Integer vertex sequences ::

——————

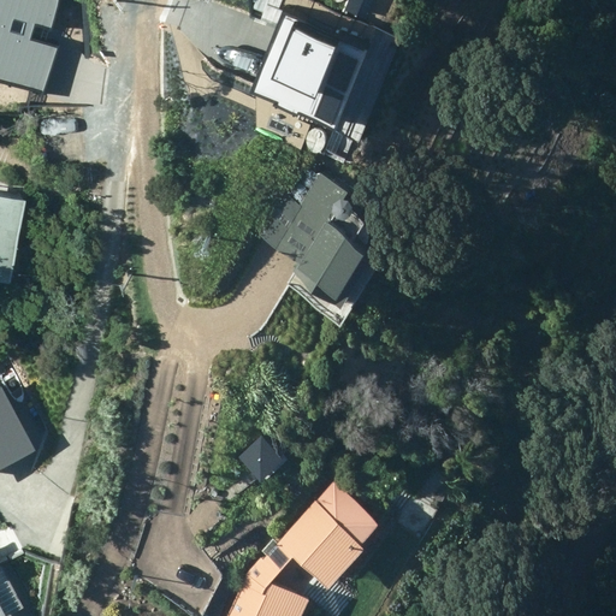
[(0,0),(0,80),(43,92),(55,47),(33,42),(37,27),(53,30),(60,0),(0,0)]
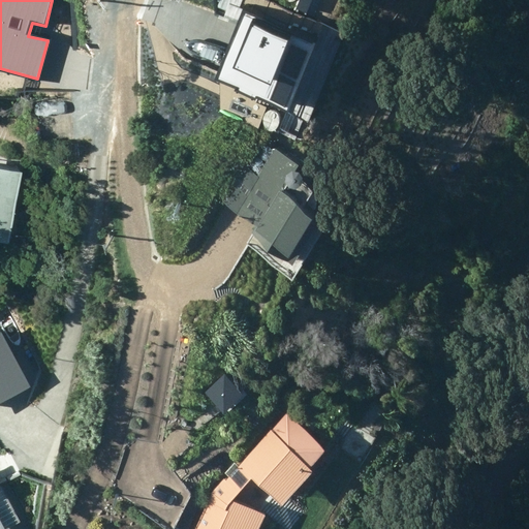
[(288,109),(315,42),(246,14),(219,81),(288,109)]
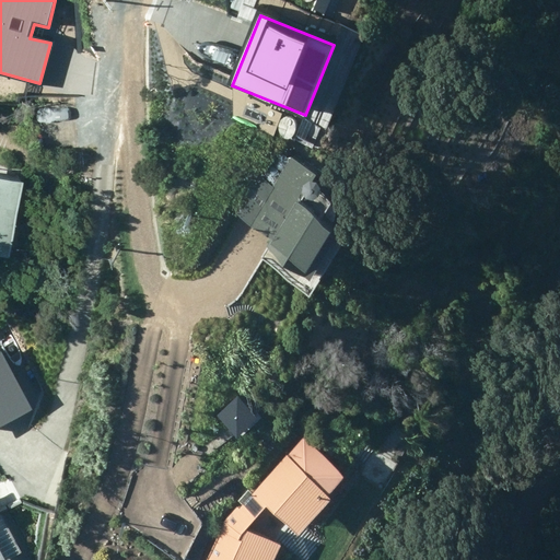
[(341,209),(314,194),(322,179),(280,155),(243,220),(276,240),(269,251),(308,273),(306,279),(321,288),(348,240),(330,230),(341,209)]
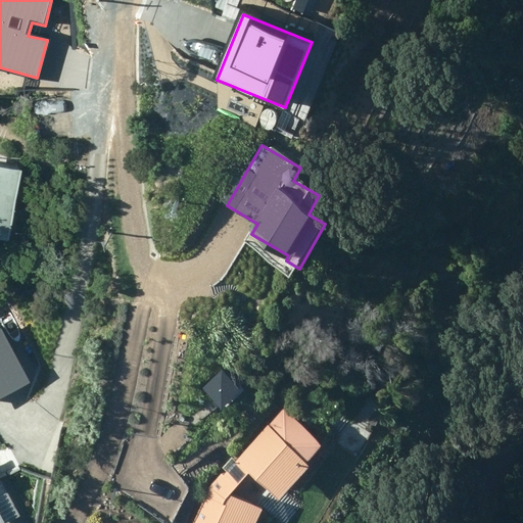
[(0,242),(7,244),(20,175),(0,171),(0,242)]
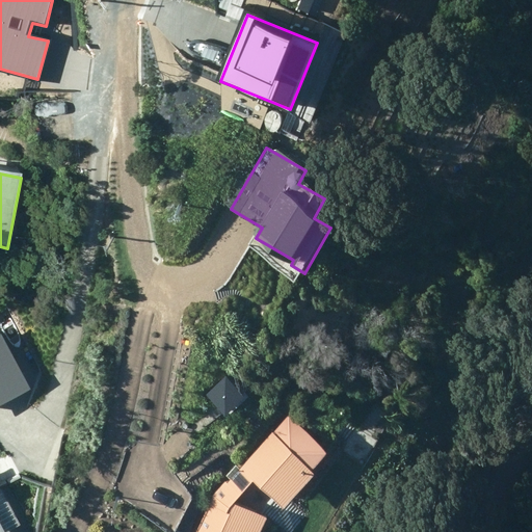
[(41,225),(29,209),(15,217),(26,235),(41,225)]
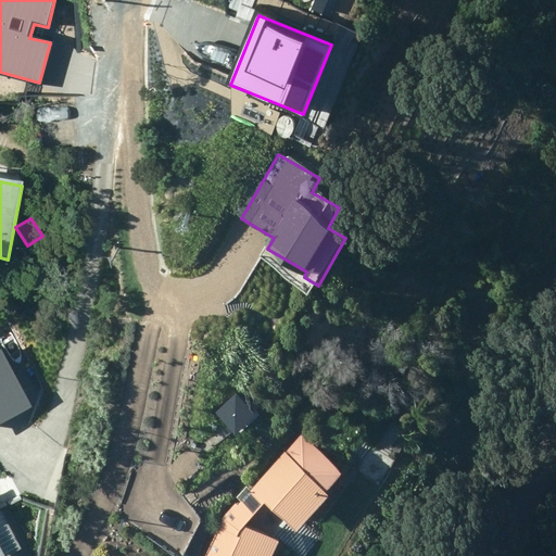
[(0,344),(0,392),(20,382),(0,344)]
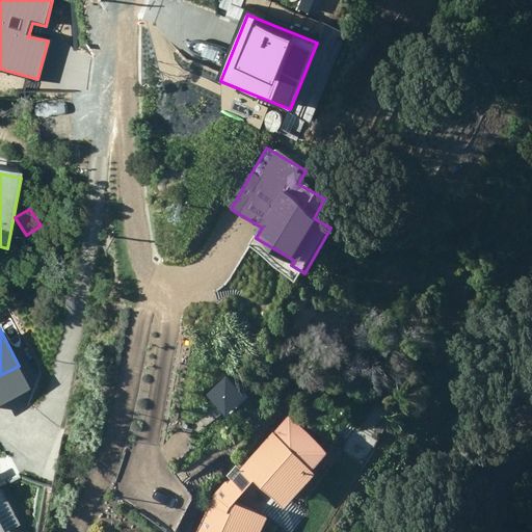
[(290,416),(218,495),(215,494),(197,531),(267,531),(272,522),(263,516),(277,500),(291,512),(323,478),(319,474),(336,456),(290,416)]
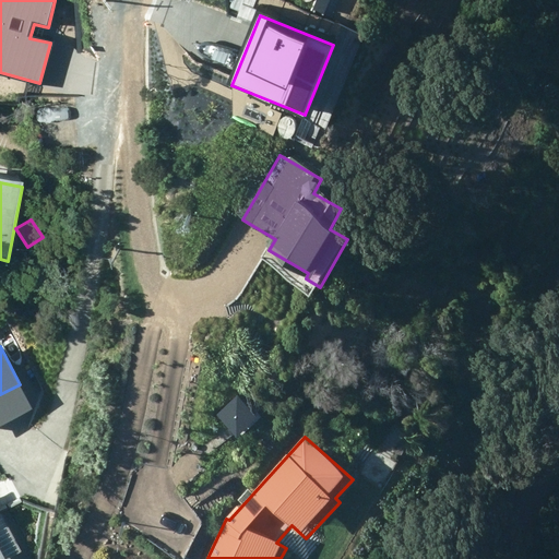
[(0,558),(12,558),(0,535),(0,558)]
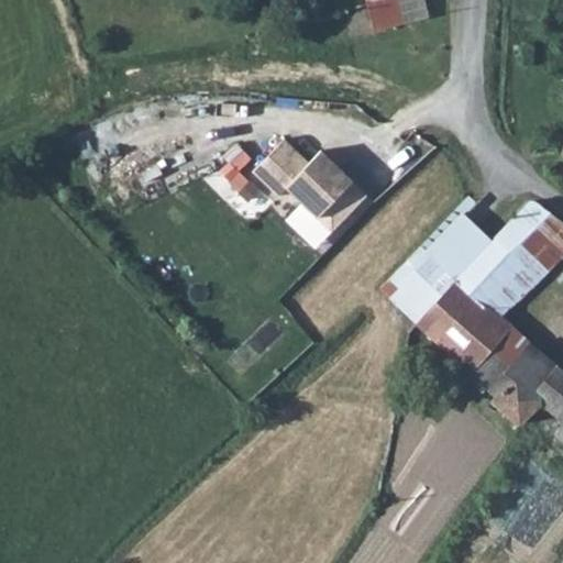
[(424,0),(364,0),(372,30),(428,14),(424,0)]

——————

Without copying the pictures, transcribe the entries exactly.

Solution to this task ::
[(0,0),(0,80),(43,92),(55,47),(33,42),(37,27),(53,30),(60,0),(0,0)]
[(288,109),(315,42),(246,14),(219,81),(288,109)]
[(341,209),(314,194),(322,179),(280,155),(243,220),(276,240),(269,251),(308,273),(306,279),(321,288),(348,240),(330,230),(341,209)]
[(0,242),(7,244),(20,175),(0,171),(0,242)]
[(41,225),(29,209),(15,217),(26,235),(41,225)]
[(0,344),(0,392),(20,382),(0,344)]
[(290,416),(218,495),(215,494),(197,531),(267,531),(272,522),(263,516),(277,500),(291,512),(323,478),(319,474),(336,456),(290,416)]
[(0,558),(12,558),(0,535),(0,558)]
[(424,0),(364,0),(372,30),(428,14),(424,0)]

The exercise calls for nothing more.